Take the line containing "U2: NAND (in" and every line after it to the end of the data, and write them out exactly as they appear.
• • • • • • •
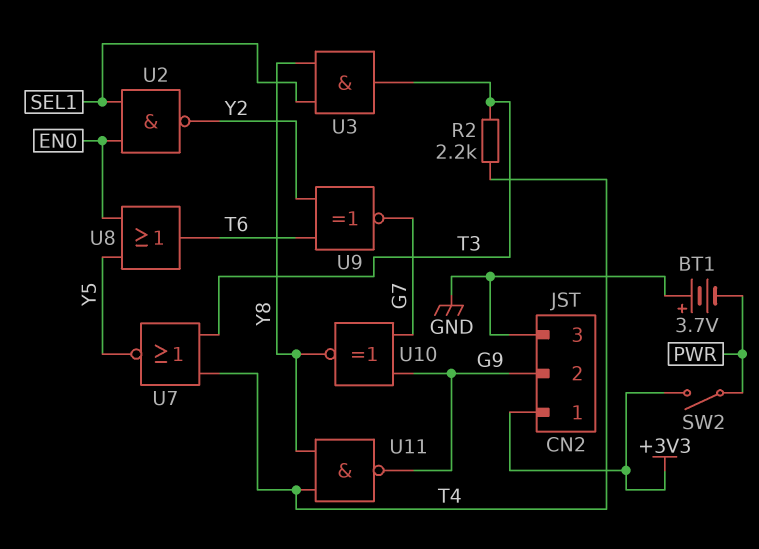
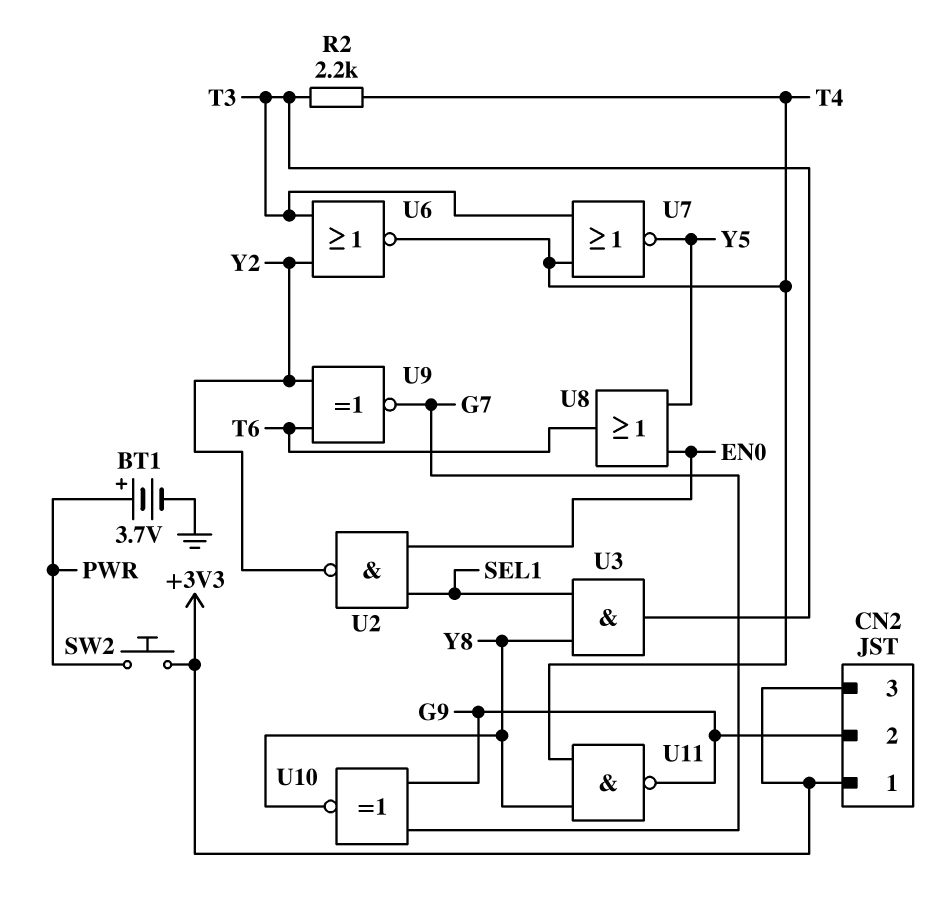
BT1: 3.7V (plus GND, minus PWR) -> 3.7V (plus PWR, minus GND)
CN2 pin 3: GND -> +3V3
SW2: switch (+3V3, PWR) -> button (+3V3, PWR)
U6: none -> NOR (in T3, in Y2, out T4)

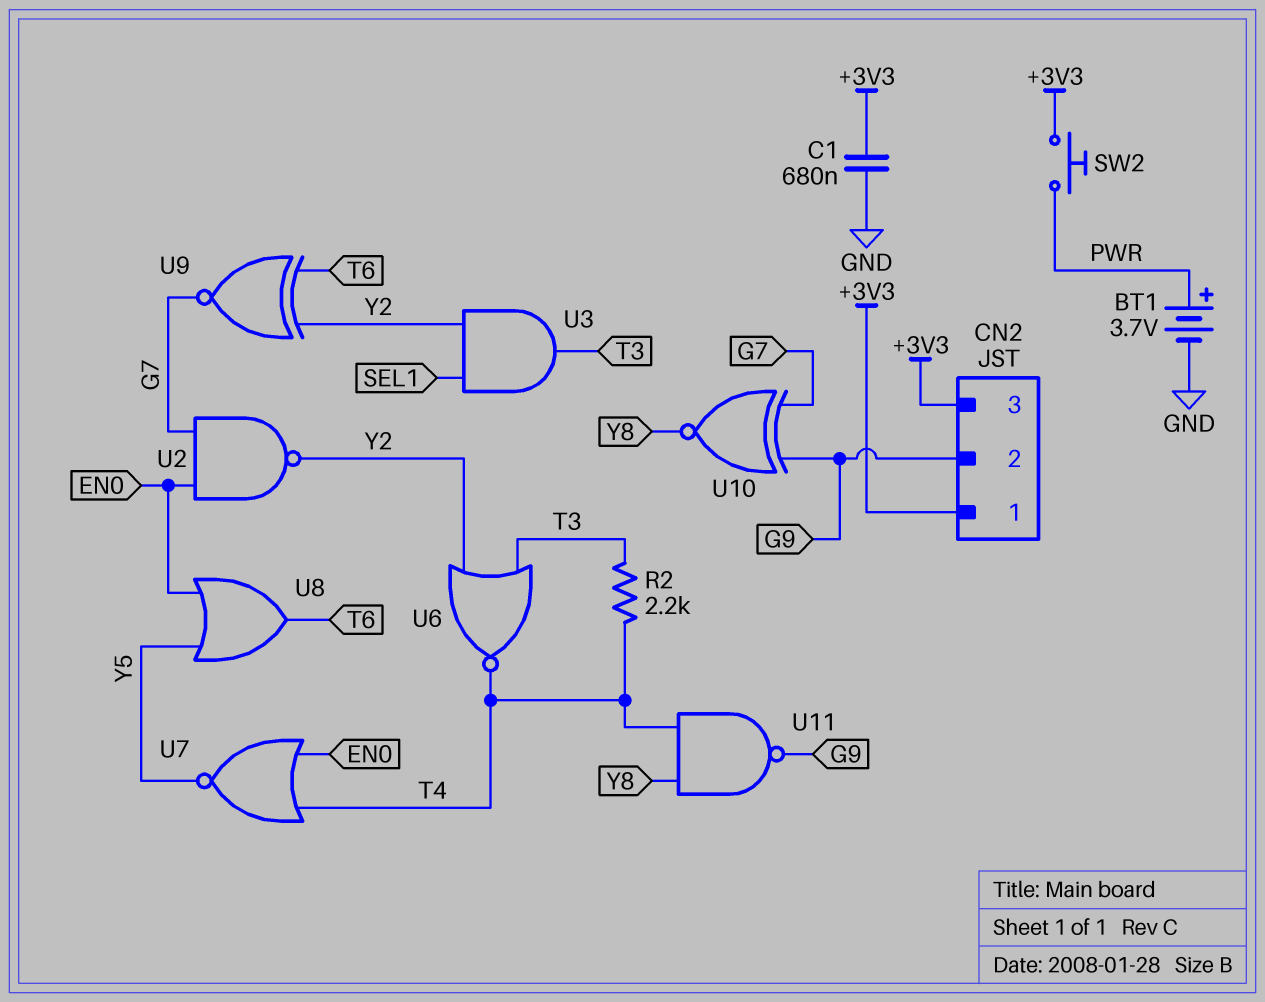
C1: none -> 680nF (+3V3, GND)
U2: NAND (in EN0, in SEL1, out Y2) -> NAND (in EN0, in G7, out Y2)
U3: AND (in SEL1, in Y8, out T3) -> AND (in SEL1, in Y2, out T3)
U7: NOR (in T3, in T4, out Y5) -> NOR (in EN0, in T4, out Y5)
• • • • • • •
## ANSWER TO THE PROBLEM
U2: NAND (in EN0, in SEL1, out Y2) -> NAND (in EN0, in G7, out Y2)
U3: AND (in SEL1, in Y8, out T3) -> AND (in SEL1, in Y2, out T3)
U7: NOR (in T3, in T4, out Y5) -> NOR (in EN0, in T4, out Y5)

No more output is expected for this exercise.